EXERCISE - Exclude the pictures, then restate every entry below exactly.

[Before and after images]
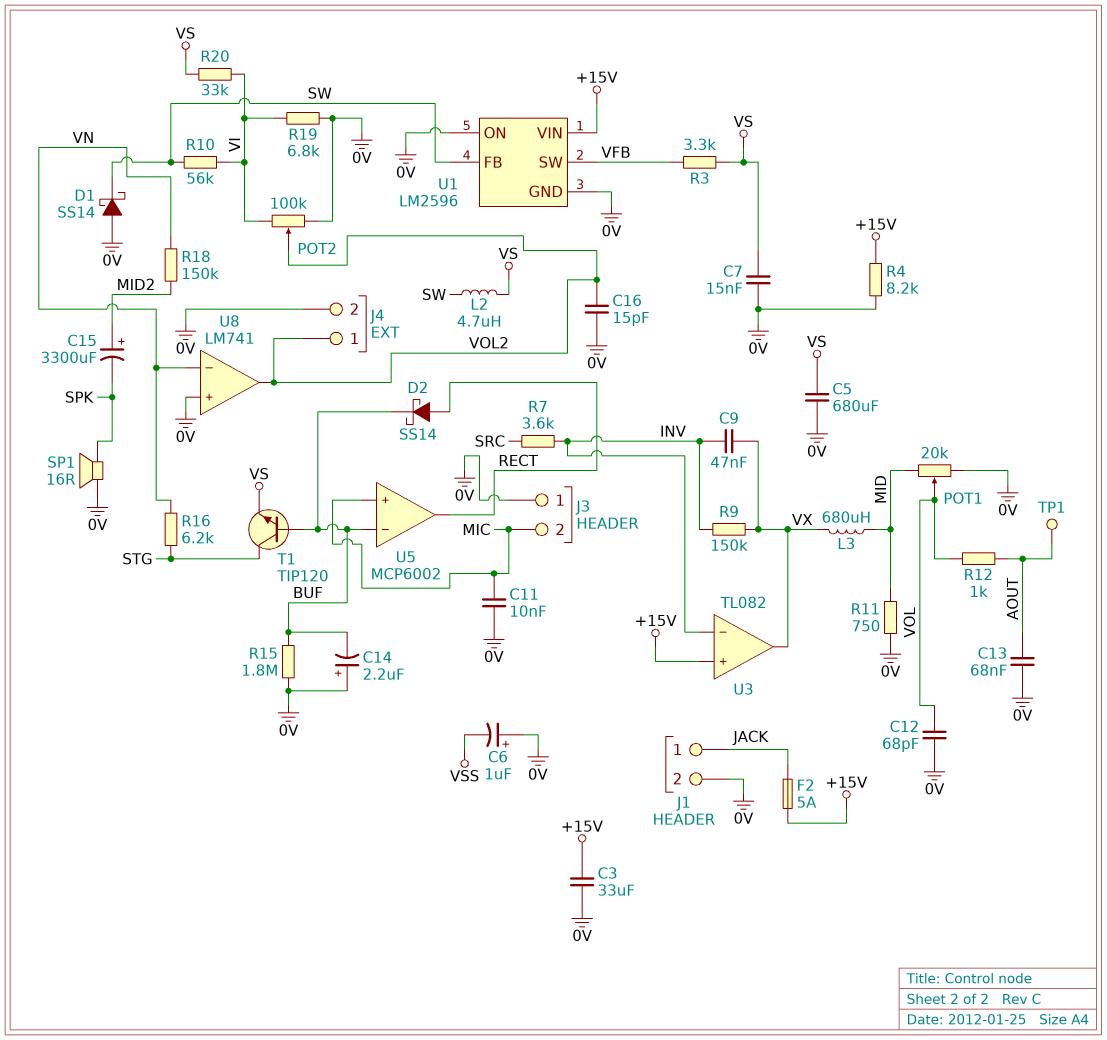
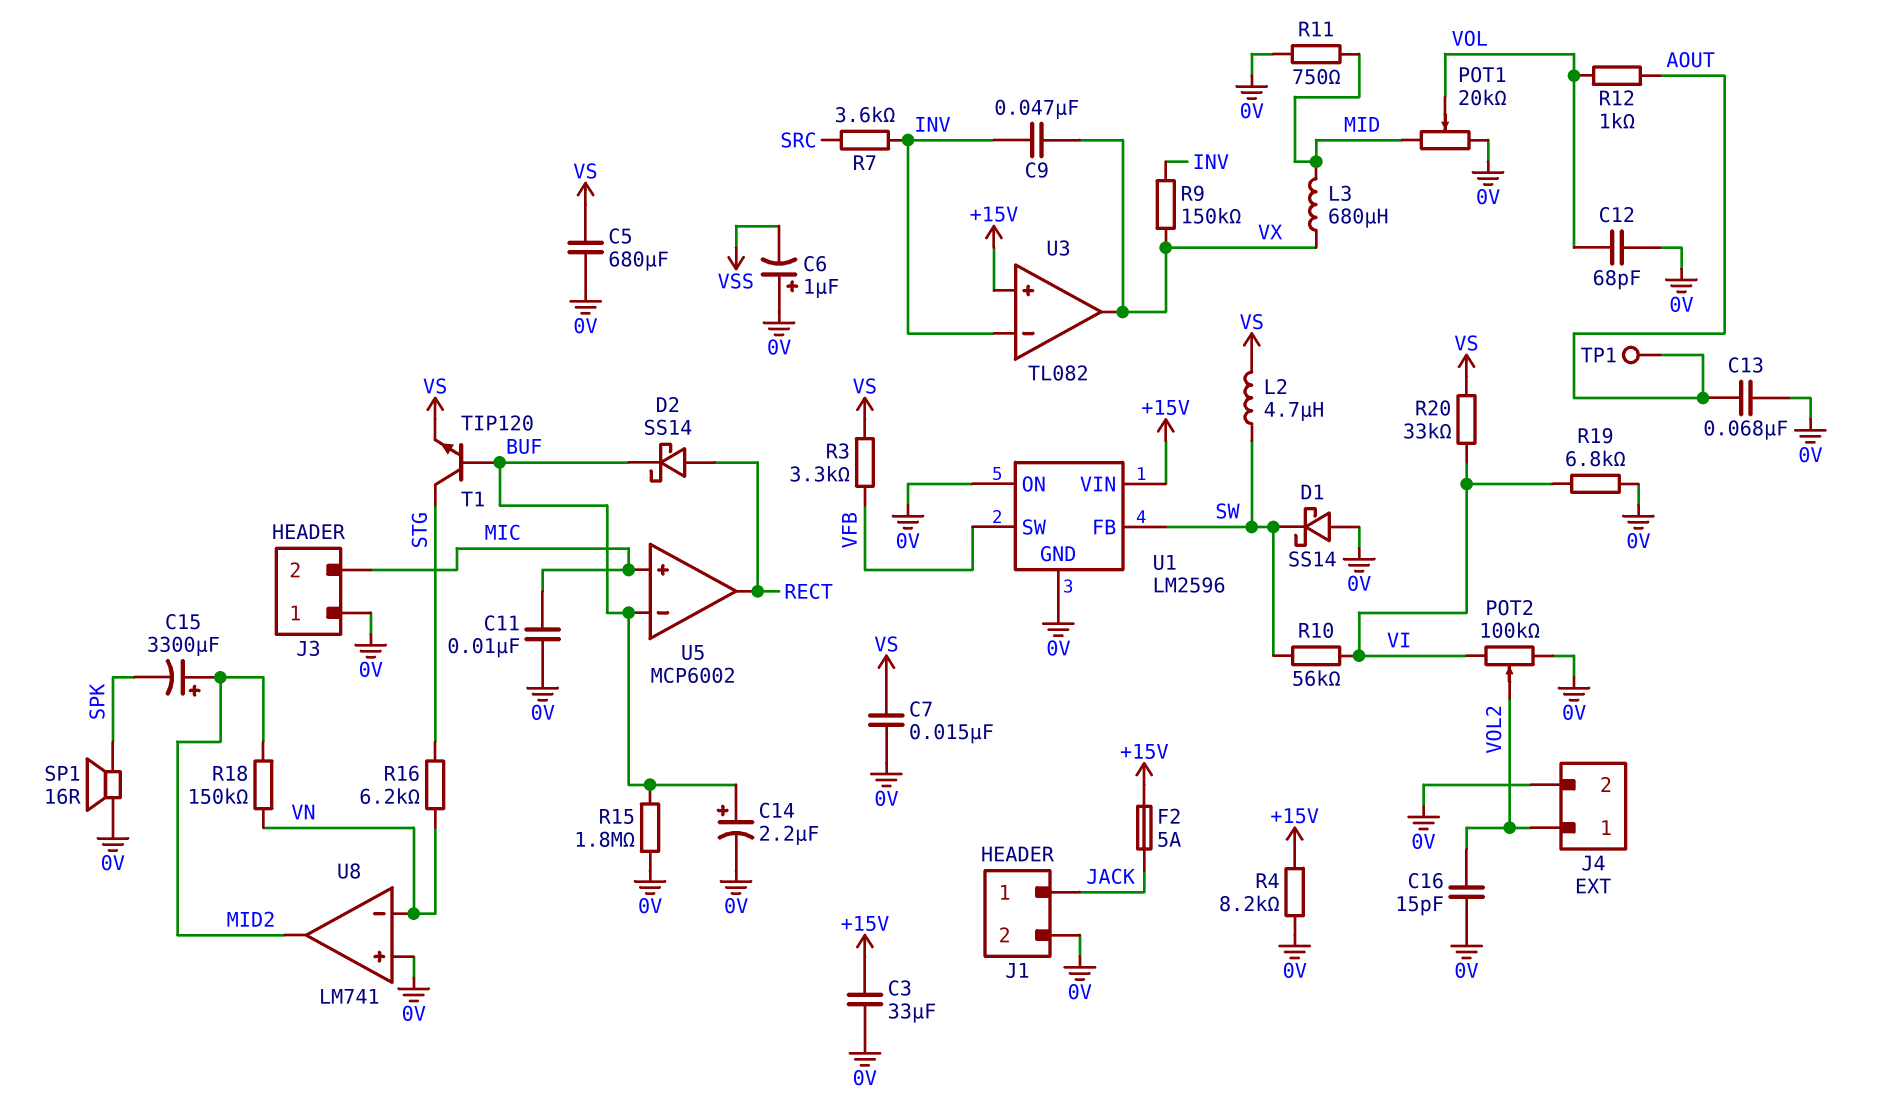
C14: 2.2uF (plus 0V, minus BUF) -> 2.2uF (plus BUF, minus 0V)
U8 pin out: VOL2 -> MID2

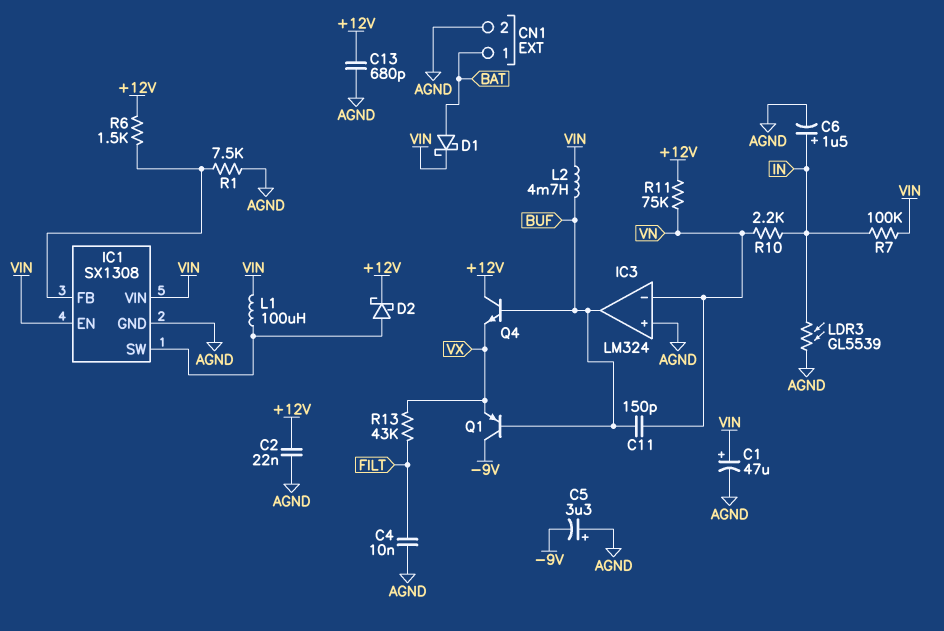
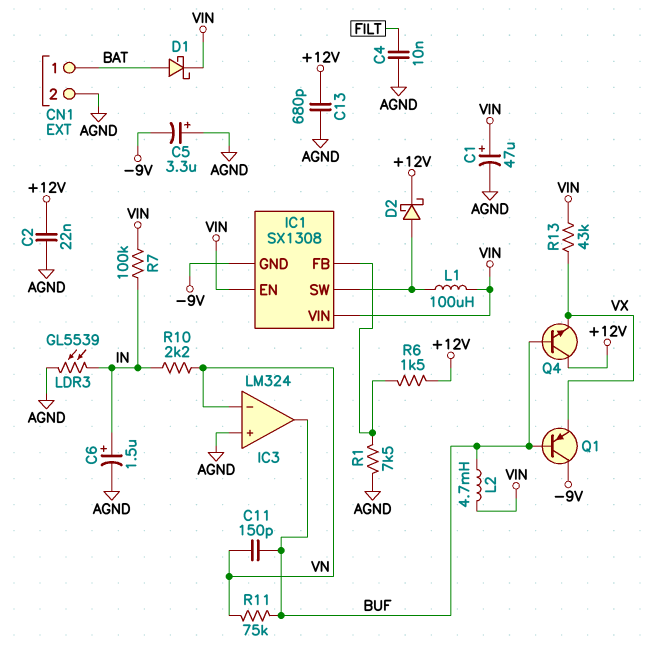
IC1 pin GND: AGND -> -9V
R11: 75k (+12V, VN) -> 75k (BUF, VN)
R13: 43k (FILT, VX) -> 43k (VIN, VX)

COMPLETED EXERCISE -
C14: 2.2uF (plus 0V, minus BUF) -> 2.2uF (plus BUF, minus 0V)
U8 pin out: VOL2 -> MID2

IC1 pin GND: AGND -> -9V
R11: 75k (+12V, VN) -> 75k (BUF, VN)
R13: 43k (FILT, VX) -> 43k (VIN, VX)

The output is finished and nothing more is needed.